→ **WHAT YOU ARE ASKED TO DO**
In the records below, locate the line containing "op=move; was=white eraser;", then extract it and all following lines exactly, ending with the last line.

(Object change listings)
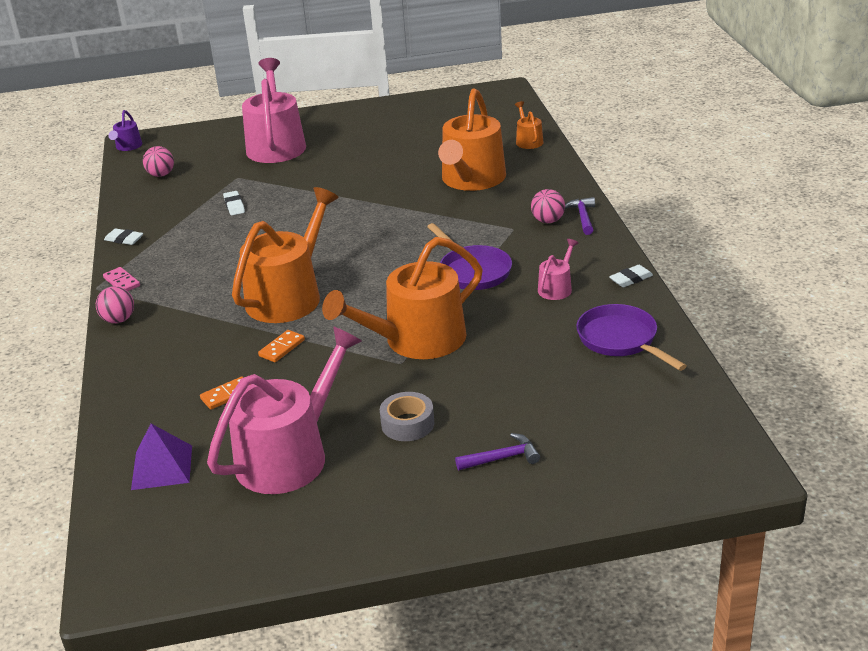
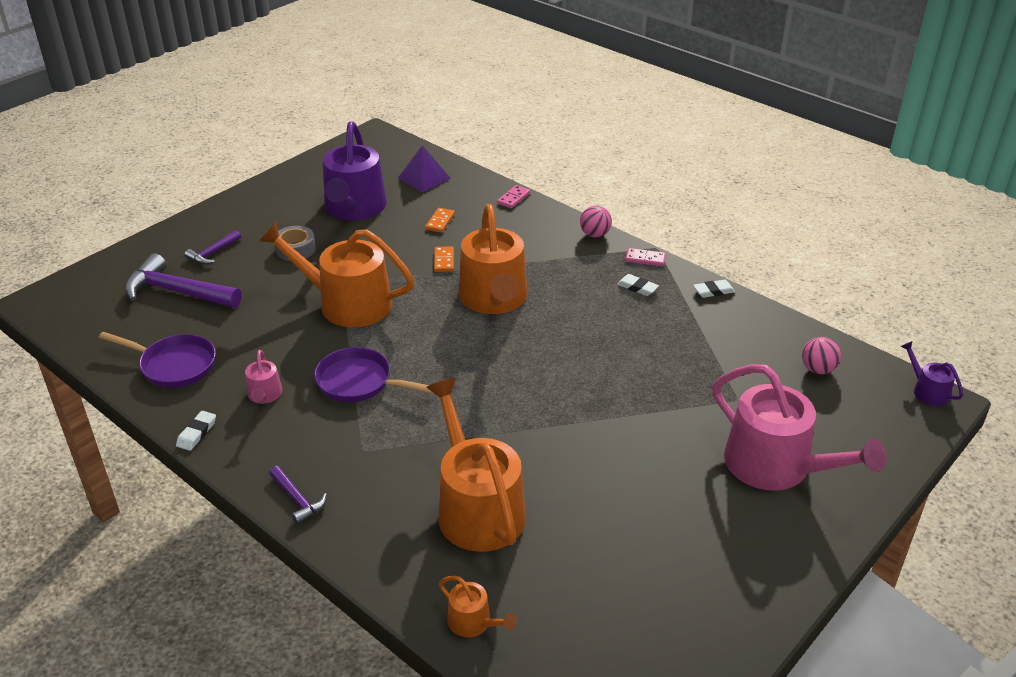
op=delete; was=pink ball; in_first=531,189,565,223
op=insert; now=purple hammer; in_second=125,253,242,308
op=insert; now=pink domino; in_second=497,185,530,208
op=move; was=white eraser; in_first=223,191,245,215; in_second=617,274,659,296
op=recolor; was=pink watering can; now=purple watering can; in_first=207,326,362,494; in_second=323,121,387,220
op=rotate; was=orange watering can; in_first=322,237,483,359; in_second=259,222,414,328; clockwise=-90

→ **EXERCISE RESULT**
op=move; was=white eraser; in_first=223,191,245,215; in_second=617,274,659,296
op=recolor; was=pink watering can; now=purple watering can; in_first=207,326,362,494; in_second=323,121,387,220
op=rotate; was=orange watering can; in_first=322,237,483,359; in_second=259,222,414,328; clockwise=-90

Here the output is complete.